BEGIN RECORDS SUPPLIED

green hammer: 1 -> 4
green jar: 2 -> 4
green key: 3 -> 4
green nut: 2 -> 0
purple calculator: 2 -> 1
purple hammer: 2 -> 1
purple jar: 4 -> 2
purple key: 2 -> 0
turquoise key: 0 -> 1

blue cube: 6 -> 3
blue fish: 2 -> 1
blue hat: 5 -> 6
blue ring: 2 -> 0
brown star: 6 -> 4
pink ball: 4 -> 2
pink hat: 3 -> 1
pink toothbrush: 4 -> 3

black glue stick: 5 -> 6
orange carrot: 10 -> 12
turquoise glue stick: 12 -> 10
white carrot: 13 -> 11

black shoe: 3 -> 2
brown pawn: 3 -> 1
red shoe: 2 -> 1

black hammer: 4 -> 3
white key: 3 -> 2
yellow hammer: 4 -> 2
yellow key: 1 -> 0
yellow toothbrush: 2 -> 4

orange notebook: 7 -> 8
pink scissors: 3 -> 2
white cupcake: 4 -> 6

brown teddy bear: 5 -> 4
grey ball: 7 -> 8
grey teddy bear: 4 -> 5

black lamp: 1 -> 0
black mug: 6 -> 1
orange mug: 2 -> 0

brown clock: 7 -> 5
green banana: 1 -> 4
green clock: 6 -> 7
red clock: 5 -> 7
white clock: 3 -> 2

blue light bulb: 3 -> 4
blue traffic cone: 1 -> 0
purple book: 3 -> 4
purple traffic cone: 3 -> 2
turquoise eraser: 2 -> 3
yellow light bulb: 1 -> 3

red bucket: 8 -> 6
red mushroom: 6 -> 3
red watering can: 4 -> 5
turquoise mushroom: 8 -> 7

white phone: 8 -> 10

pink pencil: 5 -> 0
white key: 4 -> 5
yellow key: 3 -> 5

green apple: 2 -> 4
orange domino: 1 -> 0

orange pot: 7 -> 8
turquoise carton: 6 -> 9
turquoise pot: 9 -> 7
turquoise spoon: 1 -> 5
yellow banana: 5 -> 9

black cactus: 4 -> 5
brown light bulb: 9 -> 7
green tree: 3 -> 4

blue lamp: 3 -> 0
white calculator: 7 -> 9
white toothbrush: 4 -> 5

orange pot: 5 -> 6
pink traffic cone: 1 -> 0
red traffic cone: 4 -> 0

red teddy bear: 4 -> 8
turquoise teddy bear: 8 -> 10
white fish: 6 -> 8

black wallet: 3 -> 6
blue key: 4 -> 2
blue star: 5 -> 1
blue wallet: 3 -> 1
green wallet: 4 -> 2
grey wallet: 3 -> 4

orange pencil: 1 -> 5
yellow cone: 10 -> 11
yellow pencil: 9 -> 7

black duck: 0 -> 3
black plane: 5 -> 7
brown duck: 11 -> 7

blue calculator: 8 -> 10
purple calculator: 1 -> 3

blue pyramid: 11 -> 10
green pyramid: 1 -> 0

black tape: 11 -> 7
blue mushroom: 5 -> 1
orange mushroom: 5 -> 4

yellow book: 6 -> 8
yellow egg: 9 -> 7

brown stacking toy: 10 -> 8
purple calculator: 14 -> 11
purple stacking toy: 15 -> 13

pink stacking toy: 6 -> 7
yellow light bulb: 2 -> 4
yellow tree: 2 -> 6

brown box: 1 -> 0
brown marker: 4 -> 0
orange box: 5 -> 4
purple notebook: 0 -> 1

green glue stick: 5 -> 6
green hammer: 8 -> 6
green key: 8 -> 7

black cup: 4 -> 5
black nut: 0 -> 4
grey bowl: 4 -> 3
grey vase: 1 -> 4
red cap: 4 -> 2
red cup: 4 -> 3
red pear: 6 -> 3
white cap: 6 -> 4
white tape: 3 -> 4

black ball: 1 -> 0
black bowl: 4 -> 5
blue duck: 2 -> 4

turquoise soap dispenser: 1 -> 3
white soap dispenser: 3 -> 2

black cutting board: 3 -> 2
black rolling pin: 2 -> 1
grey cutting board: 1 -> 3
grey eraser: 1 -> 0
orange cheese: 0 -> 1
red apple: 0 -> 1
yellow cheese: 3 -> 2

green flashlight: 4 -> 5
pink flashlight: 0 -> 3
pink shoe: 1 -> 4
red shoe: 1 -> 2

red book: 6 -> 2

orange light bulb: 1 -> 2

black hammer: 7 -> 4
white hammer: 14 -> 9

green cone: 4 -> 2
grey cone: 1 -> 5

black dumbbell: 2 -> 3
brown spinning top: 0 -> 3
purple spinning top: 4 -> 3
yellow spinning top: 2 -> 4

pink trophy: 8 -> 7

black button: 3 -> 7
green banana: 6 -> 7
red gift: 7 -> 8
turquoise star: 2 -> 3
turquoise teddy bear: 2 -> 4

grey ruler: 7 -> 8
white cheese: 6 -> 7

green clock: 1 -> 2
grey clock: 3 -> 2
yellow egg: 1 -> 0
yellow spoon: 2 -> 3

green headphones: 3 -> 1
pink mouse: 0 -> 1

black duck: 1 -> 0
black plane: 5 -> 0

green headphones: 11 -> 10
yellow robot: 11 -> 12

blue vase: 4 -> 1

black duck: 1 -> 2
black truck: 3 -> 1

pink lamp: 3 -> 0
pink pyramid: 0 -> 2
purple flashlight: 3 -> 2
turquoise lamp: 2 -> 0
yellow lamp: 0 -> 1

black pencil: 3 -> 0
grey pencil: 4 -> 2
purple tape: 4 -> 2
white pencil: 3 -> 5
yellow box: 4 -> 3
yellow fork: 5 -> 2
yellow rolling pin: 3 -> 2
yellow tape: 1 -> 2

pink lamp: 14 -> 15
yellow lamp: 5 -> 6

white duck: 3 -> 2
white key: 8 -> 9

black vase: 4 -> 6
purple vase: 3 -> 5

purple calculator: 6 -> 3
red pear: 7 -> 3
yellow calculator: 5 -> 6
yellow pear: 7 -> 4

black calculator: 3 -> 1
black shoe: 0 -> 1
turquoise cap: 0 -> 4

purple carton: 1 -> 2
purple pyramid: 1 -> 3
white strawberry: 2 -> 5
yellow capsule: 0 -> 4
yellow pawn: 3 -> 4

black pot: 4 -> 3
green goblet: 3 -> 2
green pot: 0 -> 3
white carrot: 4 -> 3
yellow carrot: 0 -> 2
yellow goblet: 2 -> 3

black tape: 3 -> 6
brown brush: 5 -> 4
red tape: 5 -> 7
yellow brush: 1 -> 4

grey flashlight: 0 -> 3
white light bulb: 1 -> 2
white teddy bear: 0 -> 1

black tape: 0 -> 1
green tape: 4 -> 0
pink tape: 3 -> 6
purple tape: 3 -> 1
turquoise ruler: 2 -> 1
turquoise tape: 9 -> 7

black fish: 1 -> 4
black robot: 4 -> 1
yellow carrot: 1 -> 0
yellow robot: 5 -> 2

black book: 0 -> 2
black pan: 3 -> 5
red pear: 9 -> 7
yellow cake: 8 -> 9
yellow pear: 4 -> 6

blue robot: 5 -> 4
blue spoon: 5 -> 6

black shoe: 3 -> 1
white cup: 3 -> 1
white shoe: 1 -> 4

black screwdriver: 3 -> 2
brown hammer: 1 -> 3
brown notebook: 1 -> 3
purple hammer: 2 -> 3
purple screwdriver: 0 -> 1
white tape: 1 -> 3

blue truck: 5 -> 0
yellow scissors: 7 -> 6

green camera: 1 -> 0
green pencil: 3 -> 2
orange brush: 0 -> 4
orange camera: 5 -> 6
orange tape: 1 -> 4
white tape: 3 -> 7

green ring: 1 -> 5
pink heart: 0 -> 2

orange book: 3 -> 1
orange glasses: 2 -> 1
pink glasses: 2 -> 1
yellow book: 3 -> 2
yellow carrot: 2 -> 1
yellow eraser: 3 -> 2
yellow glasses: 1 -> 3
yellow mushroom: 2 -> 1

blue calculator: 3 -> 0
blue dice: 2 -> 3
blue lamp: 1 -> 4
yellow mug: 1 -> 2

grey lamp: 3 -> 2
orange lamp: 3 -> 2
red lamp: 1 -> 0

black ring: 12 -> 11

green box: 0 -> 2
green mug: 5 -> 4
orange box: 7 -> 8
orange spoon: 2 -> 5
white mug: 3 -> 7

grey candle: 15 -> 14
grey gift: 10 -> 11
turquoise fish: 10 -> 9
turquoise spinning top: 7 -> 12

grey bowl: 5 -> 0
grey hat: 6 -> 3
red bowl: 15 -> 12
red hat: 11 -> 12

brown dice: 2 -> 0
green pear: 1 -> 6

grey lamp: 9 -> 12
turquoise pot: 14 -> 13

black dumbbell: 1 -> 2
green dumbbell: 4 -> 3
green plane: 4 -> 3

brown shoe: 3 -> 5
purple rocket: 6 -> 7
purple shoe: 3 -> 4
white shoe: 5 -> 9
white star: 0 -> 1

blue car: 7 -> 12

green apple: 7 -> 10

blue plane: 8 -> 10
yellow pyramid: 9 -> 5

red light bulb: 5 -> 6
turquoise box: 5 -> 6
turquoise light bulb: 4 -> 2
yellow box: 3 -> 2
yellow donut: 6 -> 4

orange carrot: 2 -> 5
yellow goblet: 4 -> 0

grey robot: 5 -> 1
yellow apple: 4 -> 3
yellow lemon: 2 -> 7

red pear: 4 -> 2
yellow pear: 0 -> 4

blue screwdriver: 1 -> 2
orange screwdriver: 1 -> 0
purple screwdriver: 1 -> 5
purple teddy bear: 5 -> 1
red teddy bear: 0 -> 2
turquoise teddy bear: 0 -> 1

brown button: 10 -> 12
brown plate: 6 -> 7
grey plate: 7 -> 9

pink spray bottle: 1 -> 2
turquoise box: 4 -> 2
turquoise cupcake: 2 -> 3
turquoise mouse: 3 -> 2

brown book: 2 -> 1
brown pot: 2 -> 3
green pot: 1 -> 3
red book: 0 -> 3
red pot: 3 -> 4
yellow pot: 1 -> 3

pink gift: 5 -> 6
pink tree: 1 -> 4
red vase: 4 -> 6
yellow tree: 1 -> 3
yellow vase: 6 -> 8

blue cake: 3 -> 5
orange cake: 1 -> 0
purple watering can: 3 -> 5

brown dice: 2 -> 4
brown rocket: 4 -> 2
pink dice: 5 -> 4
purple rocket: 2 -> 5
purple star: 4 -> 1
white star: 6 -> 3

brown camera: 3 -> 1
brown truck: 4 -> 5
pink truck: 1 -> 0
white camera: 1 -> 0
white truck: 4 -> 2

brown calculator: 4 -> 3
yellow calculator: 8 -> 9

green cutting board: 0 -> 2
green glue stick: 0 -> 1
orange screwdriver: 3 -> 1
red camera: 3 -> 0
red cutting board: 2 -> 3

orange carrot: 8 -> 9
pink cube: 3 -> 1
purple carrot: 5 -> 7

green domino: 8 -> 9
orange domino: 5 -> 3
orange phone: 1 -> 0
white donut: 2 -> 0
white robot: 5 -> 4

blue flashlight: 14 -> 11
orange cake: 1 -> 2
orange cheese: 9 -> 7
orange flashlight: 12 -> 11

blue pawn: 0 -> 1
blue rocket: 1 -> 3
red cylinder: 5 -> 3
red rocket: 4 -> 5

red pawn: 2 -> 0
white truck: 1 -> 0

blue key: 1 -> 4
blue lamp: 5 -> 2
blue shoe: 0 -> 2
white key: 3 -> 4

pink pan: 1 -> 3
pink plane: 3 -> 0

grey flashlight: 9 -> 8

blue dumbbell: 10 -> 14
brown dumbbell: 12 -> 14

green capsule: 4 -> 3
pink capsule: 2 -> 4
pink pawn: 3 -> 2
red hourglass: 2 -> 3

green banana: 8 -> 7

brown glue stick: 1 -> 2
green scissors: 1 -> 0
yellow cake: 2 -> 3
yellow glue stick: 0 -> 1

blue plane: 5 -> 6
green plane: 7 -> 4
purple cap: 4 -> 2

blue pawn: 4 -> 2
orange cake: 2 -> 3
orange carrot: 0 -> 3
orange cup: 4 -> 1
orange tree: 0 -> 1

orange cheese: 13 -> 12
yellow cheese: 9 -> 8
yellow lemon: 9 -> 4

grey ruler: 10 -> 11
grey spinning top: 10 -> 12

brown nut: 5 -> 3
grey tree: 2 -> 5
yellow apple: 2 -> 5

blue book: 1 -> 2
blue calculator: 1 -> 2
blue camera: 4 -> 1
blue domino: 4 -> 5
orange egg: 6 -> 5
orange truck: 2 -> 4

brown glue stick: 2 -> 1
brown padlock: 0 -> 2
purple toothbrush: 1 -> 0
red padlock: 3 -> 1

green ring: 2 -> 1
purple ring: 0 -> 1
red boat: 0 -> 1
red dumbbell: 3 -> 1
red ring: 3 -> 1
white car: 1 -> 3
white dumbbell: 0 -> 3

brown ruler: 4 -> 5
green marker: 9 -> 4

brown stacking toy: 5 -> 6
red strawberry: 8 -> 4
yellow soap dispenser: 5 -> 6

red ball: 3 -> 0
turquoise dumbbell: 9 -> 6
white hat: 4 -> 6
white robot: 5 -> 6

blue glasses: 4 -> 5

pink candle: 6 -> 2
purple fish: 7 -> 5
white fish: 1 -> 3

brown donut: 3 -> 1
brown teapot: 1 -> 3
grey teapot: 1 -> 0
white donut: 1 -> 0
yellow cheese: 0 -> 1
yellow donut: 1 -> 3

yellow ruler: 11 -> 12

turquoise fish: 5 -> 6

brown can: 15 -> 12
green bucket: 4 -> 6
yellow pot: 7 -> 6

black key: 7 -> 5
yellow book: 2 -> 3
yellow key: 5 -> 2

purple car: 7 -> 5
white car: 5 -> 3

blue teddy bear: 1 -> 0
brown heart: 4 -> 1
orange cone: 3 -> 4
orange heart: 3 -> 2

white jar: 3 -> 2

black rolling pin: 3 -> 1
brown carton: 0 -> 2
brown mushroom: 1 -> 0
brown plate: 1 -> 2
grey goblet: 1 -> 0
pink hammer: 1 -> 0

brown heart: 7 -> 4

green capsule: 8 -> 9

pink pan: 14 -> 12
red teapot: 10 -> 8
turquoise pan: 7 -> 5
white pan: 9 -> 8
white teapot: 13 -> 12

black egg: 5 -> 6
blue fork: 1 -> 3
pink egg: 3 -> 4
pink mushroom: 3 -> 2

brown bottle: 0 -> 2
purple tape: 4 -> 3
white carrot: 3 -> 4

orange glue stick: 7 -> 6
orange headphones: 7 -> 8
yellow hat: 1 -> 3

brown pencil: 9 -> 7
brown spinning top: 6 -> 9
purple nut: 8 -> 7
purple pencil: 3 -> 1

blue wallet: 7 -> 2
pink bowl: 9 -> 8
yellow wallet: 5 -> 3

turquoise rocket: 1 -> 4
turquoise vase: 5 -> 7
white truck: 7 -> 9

END RECORDS SUPPLIED

WHAT TO WORK ON
Tell me how many lines in the entries contain the string "teapot", and give nothing besides that number.

ANSWER SECTION
4